Problem to solve - Print the lines from the rows below without any change, beginning with the line that contains "Transcribe the sheet" and continuing through the line that contains "a''2\pp( r16 \appoggiatura", with both of those lines included.

Start of Available records

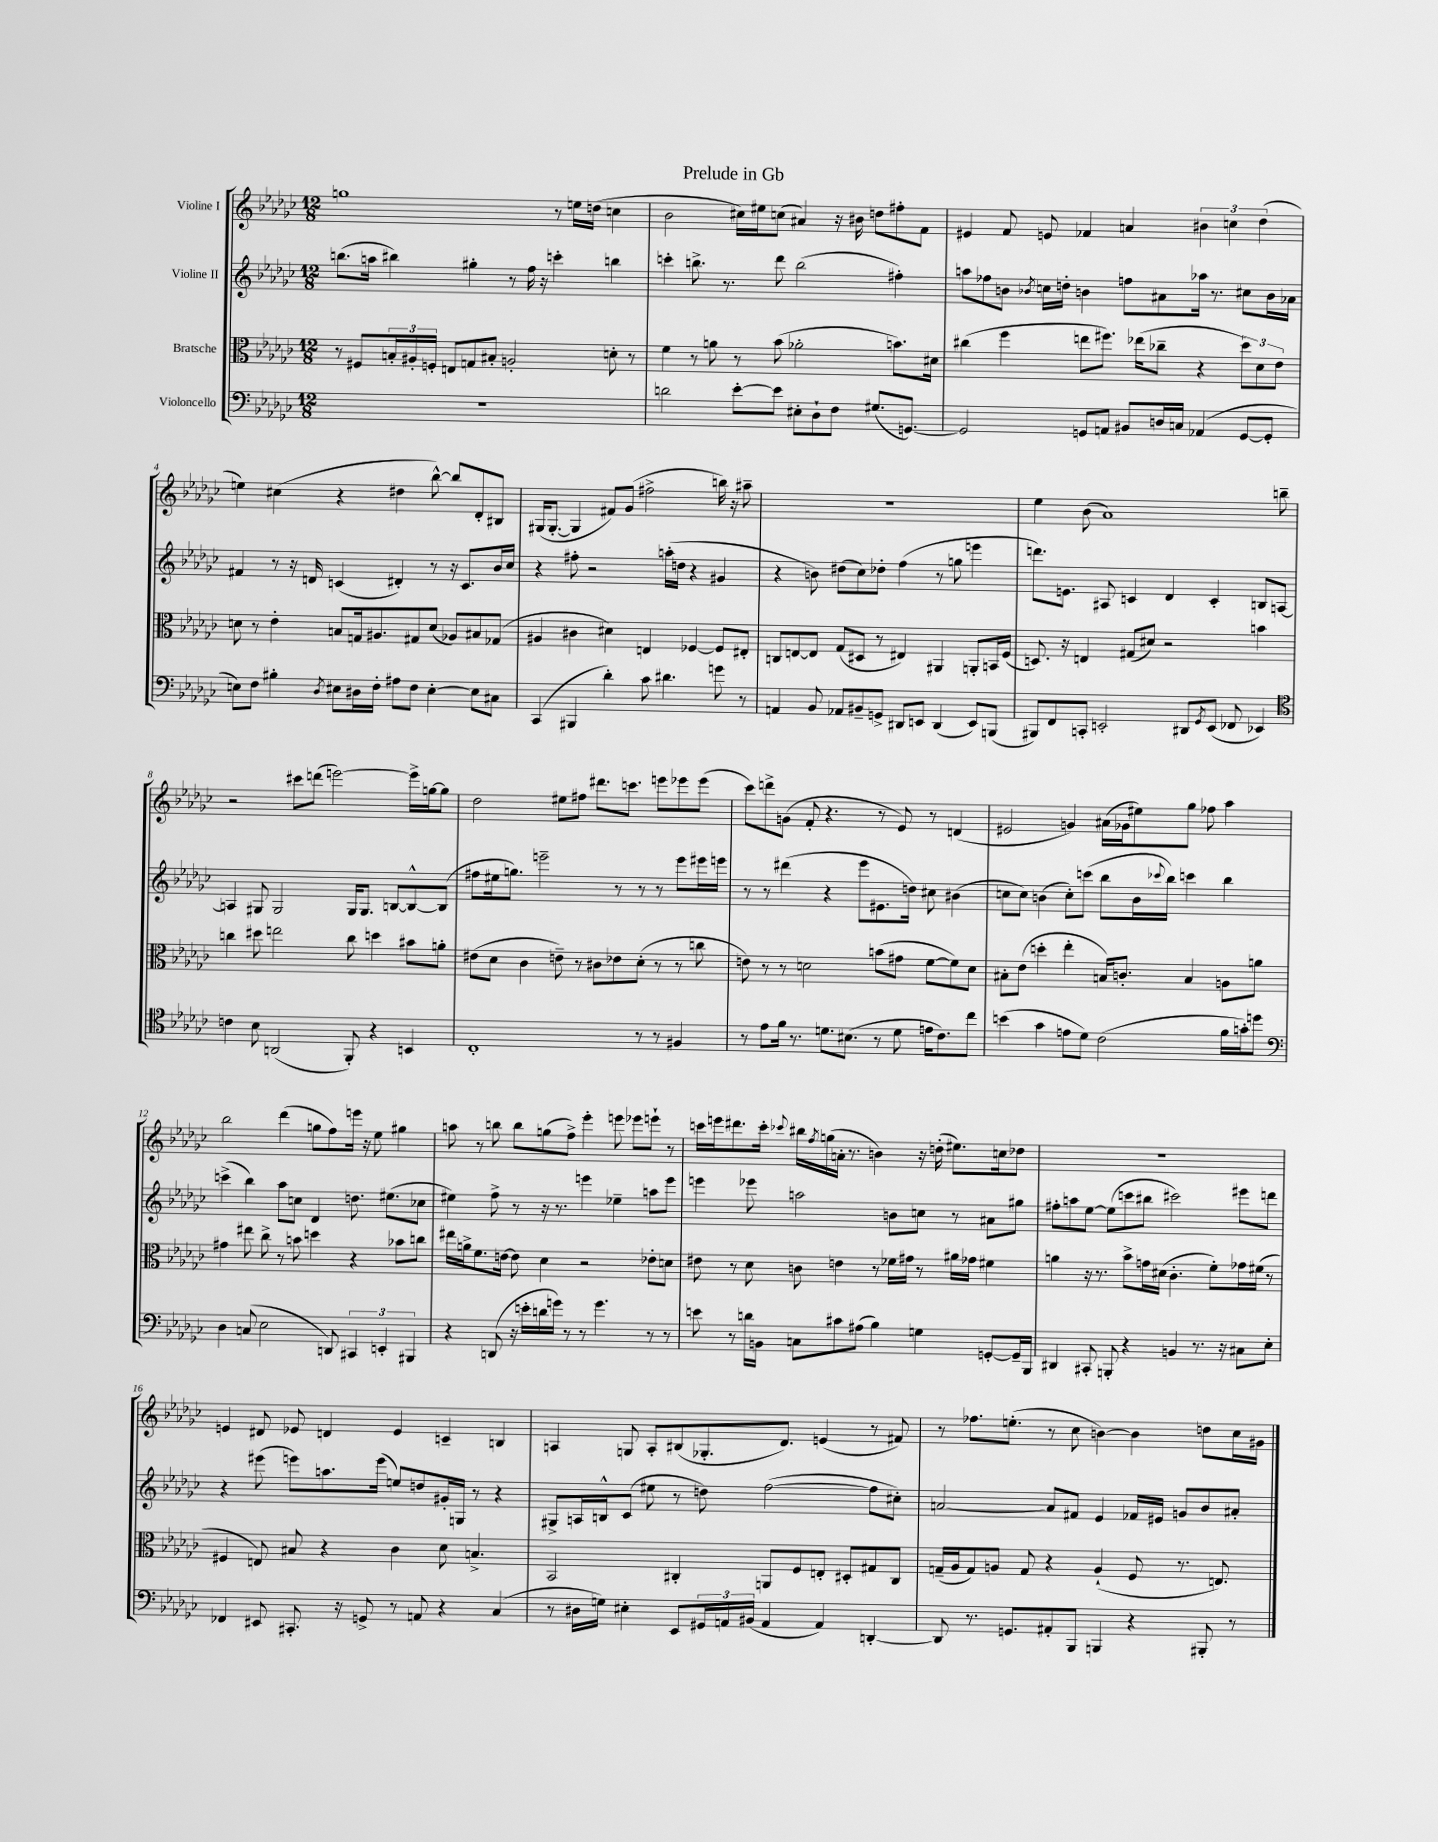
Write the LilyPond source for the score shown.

End of Available records
Start of Available records

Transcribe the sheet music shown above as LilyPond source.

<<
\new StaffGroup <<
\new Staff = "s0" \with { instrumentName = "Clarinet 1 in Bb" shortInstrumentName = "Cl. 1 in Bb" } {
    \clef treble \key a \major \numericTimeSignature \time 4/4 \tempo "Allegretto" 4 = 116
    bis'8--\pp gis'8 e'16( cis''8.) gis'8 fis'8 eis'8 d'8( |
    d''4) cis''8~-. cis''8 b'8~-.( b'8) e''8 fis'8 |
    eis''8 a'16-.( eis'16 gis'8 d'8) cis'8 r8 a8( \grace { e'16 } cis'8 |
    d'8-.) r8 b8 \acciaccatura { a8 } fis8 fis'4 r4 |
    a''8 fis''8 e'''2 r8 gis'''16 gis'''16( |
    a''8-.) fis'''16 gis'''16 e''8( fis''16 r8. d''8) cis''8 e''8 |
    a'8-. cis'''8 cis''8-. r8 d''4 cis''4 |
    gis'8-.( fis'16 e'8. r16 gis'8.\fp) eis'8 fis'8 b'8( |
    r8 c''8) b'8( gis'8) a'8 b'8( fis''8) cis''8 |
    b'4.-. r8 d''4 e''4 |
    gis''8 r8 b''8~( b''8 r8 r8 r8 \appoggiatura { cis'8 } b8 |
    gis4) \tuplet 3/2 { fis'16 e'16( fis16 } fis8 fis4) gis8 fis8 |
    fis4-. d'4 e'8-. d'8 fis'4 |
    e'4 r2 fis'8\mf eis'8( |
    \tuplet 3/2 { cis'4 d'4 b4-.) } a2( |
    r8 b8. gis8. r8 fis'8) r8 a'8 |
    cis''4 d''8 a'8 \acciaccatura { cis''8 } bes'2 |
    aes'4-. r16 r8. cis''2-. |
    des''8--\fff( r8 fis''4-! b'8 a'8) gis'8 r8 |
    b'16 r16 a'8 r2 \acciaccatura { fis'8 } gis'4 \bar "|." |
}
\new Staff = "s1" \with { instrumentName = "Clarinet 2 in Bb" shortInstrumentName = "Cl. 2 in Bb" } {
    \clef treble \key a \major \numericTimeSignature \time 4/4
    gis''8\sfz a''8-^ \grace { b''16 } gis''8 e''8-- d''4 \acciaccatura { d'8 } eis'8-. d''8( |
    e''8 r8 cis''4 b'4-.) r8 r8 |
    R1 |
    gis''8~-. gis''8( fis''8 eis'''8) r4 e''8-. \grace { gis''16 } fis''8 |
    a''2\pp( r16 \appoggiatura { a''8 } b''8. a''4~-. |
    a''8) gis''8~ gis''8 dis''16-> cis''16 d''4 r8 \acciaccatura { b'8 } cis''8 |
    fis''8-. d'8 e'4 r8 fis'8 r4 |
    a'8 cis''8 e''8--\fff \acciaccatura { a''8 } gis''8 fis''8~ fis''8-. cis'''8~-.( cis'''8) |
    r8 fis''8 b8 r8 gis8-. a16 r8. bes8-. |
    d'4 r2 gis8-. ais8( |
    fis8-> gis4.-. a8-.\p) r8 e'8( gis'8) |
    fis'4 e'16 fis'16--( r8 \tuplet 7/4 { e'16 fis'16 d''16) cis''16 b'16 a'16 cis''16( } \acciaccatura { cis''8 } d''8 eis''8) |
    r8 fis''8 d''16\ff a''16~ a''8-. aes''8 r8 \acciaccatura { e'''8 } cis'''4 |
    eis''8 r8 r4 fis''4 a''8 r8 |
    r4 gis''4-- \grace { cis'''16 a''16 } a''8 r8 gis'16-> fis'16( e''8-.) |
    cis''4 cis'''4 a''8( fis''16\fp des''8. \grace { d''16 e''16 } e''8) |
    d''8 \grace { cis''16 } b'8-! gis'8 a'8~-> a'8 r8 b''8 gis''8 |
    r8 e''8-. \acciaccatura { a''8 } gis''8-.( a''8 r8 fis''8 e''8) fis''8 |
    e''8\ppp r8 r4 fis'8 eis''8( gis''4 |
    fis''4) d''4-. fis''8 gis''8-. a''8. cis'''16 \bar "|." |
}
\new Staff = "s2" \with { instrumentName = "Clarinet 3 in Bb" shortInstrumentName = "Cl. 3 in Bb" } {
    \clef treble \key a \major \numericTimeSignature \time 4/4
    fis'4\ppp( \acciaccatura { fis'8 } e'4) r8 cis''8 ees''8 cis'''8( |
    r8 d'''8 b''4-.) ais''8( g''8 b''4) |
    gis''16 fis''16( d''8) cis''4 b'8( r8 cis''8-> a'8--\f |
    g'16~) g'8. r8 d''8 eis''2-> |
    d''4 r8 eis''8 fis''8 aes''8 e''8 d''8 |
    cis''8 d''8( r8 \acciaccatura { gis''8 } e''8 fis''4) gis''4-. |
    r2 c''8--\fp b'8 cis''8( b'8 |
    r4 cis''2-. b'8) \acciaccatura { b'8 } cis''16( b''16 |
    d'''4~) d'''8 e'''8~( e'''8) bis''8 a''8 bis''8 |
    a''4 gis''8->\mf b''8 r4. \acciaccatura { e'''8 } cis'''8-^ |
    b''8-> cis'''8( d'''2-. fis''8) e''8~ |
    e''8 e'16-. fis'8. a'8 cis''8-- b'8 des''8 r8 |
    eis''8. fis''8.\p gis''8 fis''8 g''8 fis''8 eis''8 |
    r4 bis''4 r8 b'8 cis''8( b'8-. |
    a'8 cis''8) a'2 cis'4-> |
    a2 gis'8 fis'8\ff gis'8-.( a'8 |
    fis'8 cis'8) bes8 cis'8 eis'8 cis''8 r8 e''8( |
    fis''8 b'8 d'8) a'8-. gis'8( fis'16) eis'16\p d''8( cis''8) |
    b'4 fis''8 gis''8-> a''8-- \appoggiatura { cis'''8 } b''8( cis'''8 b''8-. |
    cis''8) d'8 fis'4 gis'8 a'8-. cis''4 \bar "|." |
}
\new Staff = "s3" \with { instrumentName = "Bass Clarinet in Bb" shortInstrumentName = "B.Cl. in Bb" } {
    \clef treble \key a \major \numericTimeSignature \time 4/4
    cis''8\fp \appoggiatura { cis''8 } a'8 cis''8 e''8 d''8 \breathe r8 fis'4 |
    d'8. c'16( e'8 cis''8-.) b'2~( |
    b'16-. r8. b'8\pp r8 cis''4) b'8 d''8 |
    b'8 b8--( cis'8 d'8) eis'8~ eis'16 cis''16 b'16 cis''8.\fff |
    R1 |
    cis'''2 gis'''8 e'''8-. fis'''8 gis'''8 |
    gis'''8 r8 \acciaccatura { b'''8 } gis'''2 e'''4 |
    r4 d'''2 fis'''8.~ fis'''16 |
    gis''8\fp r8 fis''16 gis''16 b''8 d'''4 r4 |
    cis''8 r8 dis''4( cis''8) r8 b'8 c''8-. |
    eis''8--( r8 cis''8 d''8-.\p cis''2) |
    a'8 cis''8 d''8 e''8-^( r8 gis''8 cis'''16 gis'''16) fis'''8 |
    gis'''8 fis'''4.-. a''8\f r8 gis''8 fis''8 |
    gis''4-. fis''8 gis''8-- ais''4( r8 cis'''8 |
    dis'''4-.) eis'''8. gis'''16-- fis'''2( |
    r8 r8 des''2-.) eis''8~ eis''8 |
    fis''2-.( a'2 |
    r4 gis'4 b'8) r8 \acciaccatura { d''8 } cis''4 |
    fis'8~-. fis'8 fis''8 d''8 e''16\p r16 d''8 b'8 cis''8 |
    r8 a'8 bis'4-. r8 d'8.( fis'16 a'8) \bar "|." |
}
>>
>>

End of Available records

Answer to the problem -
Transcribe the sheet music shown above as LilyPond source.

<<
\new StaffGroup <<
\new Staff = "s0" \with { instrumentName = "Clarinet 1 in Bb" shortInstrumentName = "Cl. 1 in Bb" } {
    \clef treble \key a \major \numericTimeSignature \time 4/4 \tempo "Allegretto" 4 = 116
    bis'8--\pp gis'8 e'16( cis''8.) gis'8 fis'8 eis'8 d'8( |
    d''4) cis''8~-. cis''8 b'8~-.( b'8) e''8 fis'8 |
    eis''8 a'16-.( eis'16 gis'8 d'8) cis'8 r8 a8( \grace { e'16 } cis'8 |
    d'8-.) r8 b8 \acciaccatura { a8 } fis8 fis'4 r4 |
    a''8 fis''8 e'''2 r8 gis'''16 gis'''16( |
    a''8-.) fis'''16 gis'''16 e''8( fis''16 r8. d''8) cis''8 e''8 |
    a'8-. cis'''8 cis''8-. r8 d''4 cis''4 |
    gis'8-.( fis'16 e'8. r16 gis'8.\fp) eis'8 fis'8 b'8( |
    r8 c''8) b'8( gis'8) a'8 b'8( fis''8) cis''8 |
    b'4.-. r8 d''4 e''4 |
    gis''8 r8 b''8~( b''8 r8 r8 r8 \appoggiatura { cis'8 } b8 |
    gis4) \tuplet 3/2 { fis'16 e'16( fis16 } fis8 fis4) gis8 fis8 |
    fis4-. d'4 e'8-. d'8 fis'4 |
    e'4 r2 fis'8\mf eis'8( |
    \tuplet 3/2 { cis'4 d'4 b4-.) } a2( |
    r8 b8. gis8. r8 fis'8) r8 a'8 |
    cis''4 d''8 a'8 \acciaccatura { cis''8 } bes'2 |
    aes'4-. r16 r8. cis''2-. |
    des''8--\fff( r8 fis''4-! b'8 a'8) gis'8 r8 |
    b'16 r16 a'8 r2 \acciaccatura { fis'8 } gis'4 \bar "|." |
}
\new Staff = "s1" \with { instrumentName = "Clarinet 2 in Bb" shortInstrumentName = "Cl. 2 in Bb" } {
    \clef treble \key a \major \numericTimeSignature \time 4/4
    gis''8\sfz a''8-^ \grace { b''16 } gis''8 e''8-- d''4 \acciaccatura { d'8 } eis'8-. d''8( |
    e''8 r8 cis''4 b'4-.) r8 r8 |
    R1 |
    gis''8~-. gis''8( fis''8 eis'''8) r4 e''8-. \grace { gis''16 } fis''8 |
    a''2\pp( r16 \appoggiatura { a''8 } b''8. a''4~-. |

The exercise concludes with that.